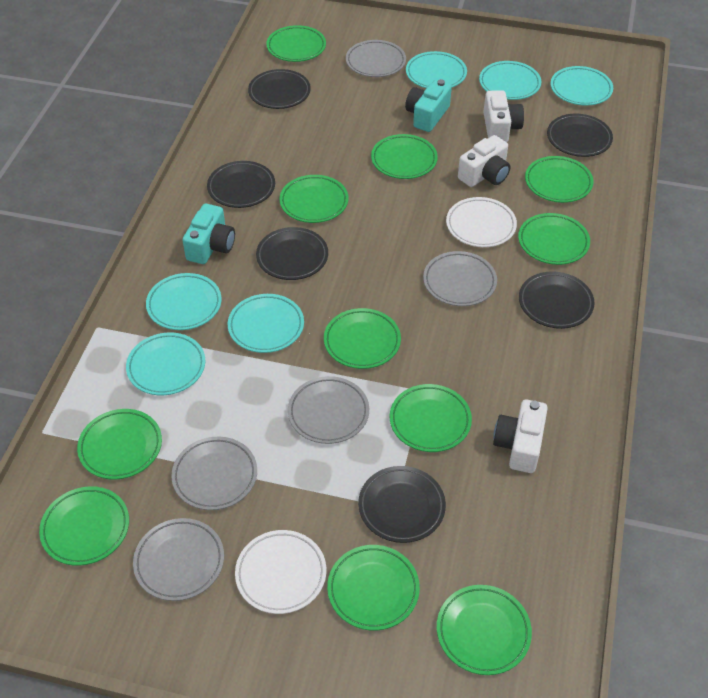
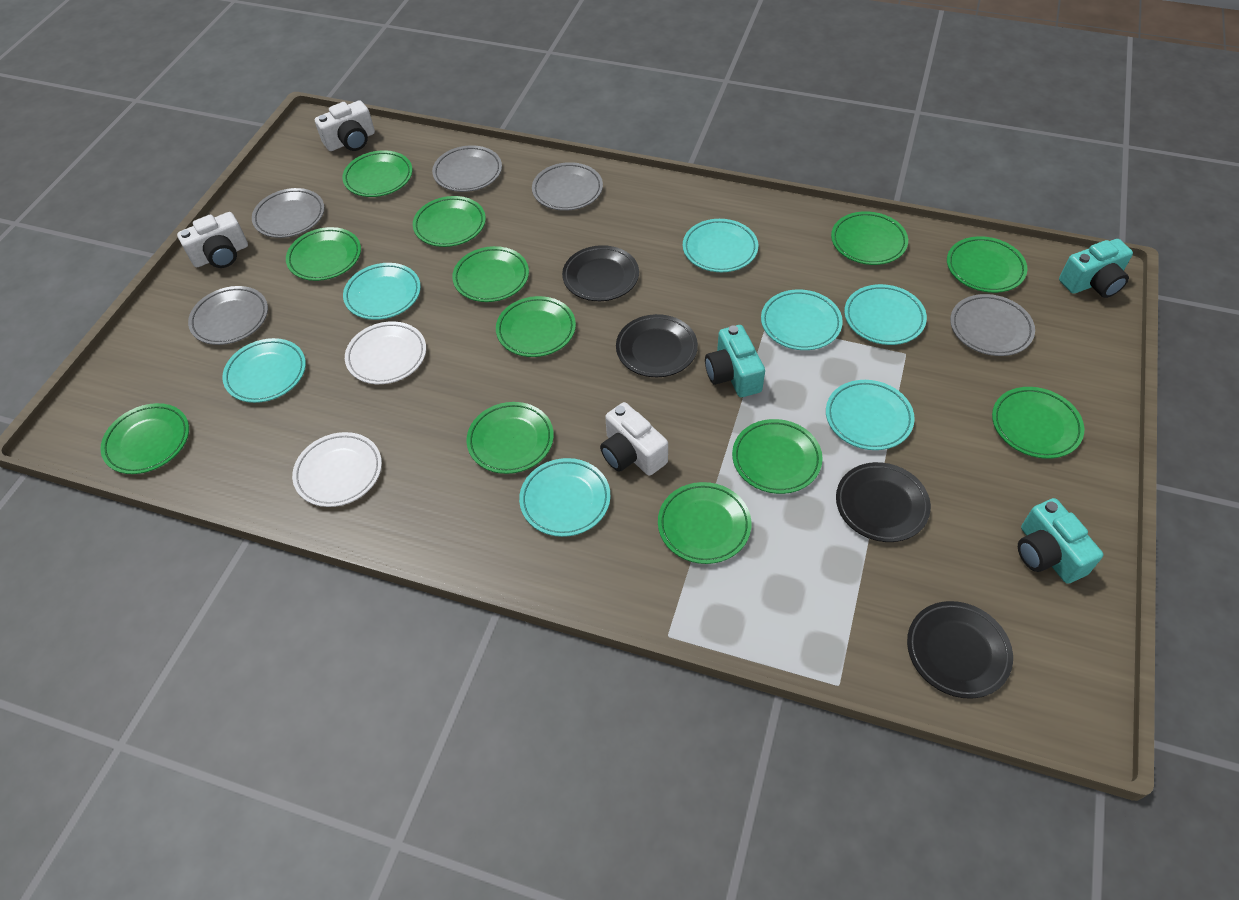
black plate: 6 -> 4
green plate: 11 -> 12
turquoise camera: 2 -> 3
turquoise plate: 6 -> 7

WHAT TO PRODUCE |
Your answer must be the full listing, copied exactly, with no pictures in it.

TASK OUTPUT |
black plate: 6 -> 4
green plate: 11 -> 12
turquoise camera: 2 -> 3
turquoise plate: 6 -> 7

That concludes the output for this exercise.